--- Directions ---
In the entries below, print exactly the lines from the first through the one with "replace | bright_orange_trophy", both included, and none of the pictures.

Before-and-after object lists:

::::::::

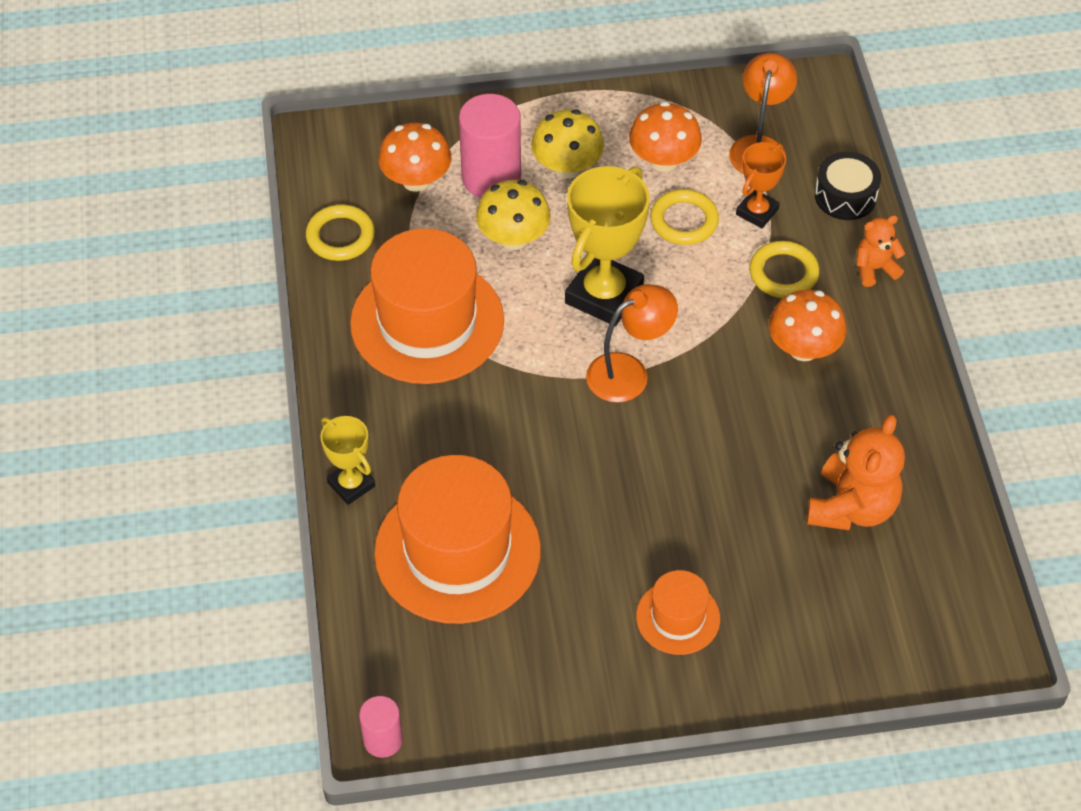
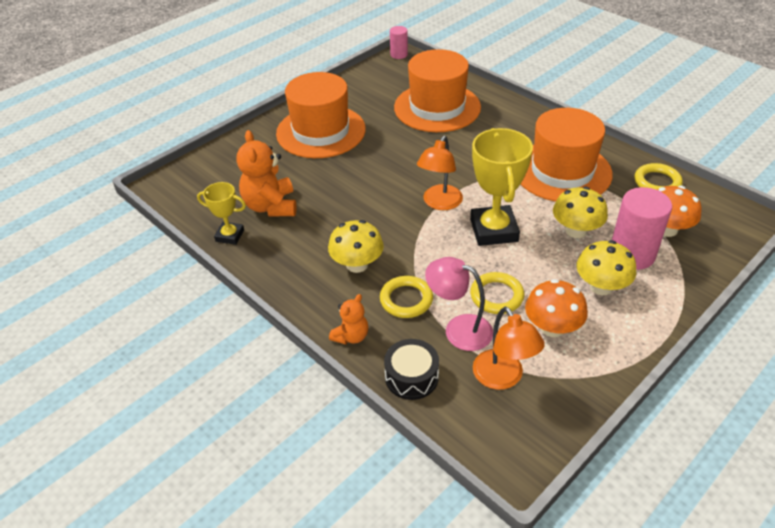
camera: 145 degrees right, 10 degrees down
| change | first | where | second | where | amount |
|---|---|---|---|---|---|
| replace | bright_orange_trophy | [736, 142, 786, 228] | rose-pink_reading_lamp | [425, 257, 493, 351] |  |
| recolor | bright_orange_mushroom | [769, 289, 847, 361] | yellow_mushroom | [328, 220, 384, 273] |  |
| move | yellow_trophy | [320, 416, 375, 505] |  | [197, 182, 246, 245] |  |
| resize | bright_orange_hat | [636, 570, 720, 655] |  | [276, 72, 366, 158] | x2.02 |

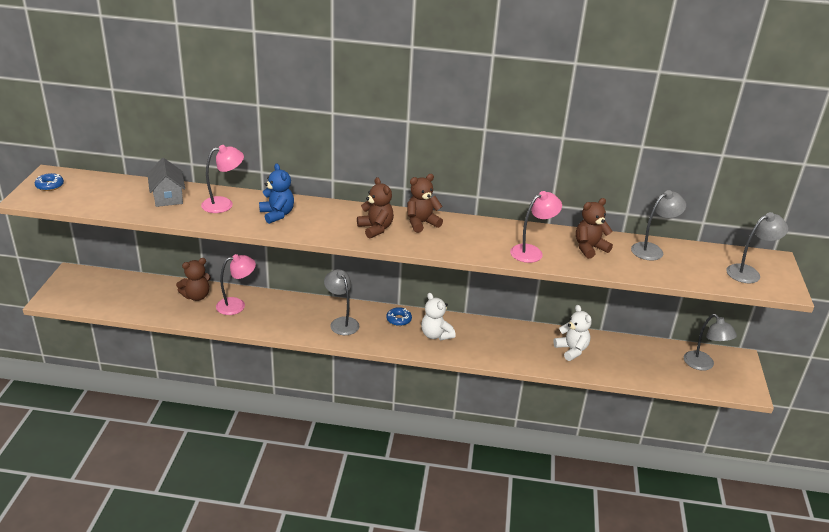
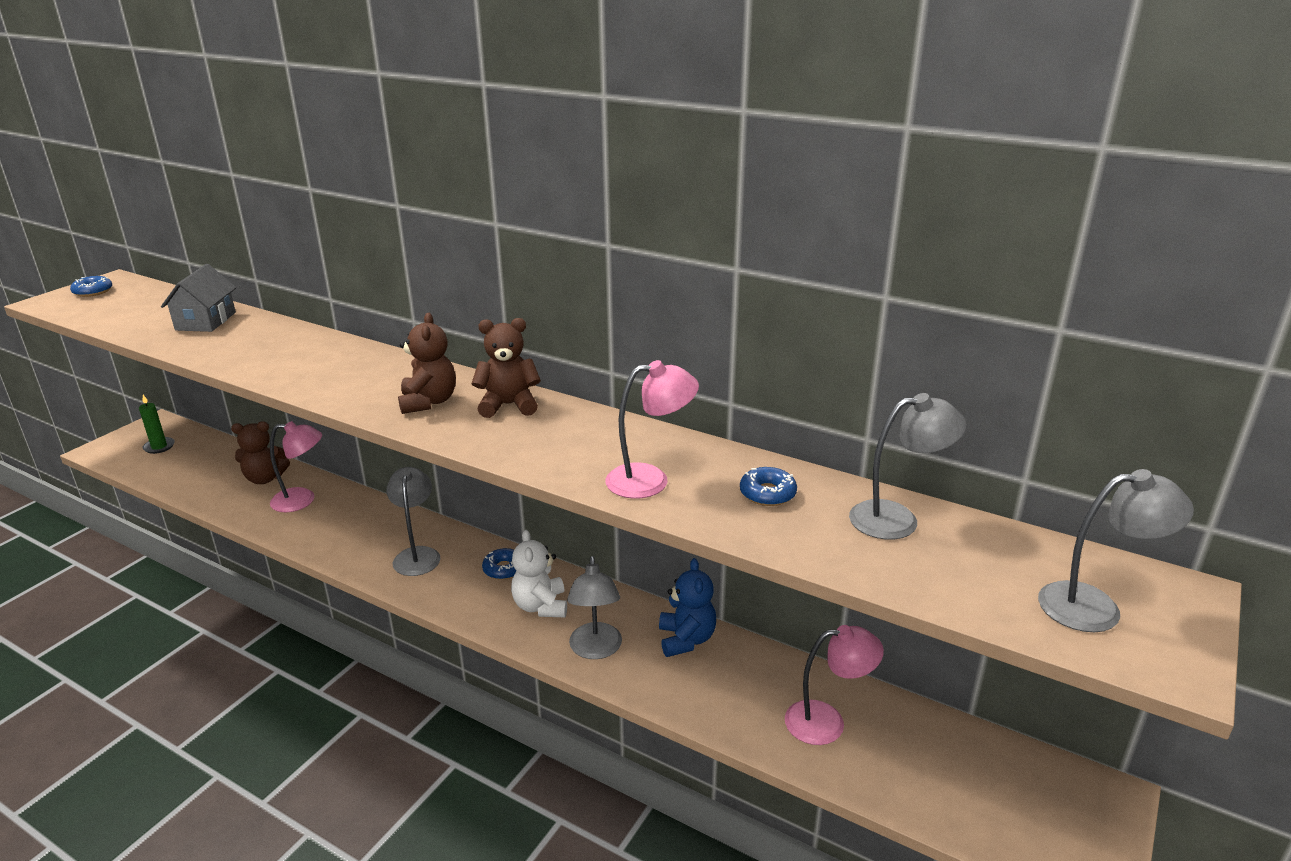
camera: 25 degrees right, 5 degrees down
| change | first | where | second | where | amount |
|---|---|---|---|---|---|
| move | rose-pink_reading_lamp | [201, 145, 244, 213] |  | [785, 625, 884, 745] |  |
| move | blue_teddy_bear | [259, 163, 294, 224] |  | [659, 558, 716, 657] |  |
| replace | russet_teddy_bear | [576, 198, 613, 259] | blue_glazed_donut | [740, 467, 797, 506] |  |
| delete | snow-white_teddy_bear | [553, 305, 592, 361] |  |  |  |
| move | grey_reading_lamp | [684, 314, 737, 371] |  | [567, 556, 622, 659] |  |
| insert |  |  | leaf-green_wax_candle | [139, 395, 175, 454] |  |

::::::::

--- Solution to the exercise ---
camera: 145 degrees right, 10 degrees down
| change | first | where | second | where | amount |
|---|---|---|---|---|---|
| replace | bright_orange_trophy | [736, 142, 786, 228] | rose-pink_reading_lamp | [425, 257, 493, 351] |  |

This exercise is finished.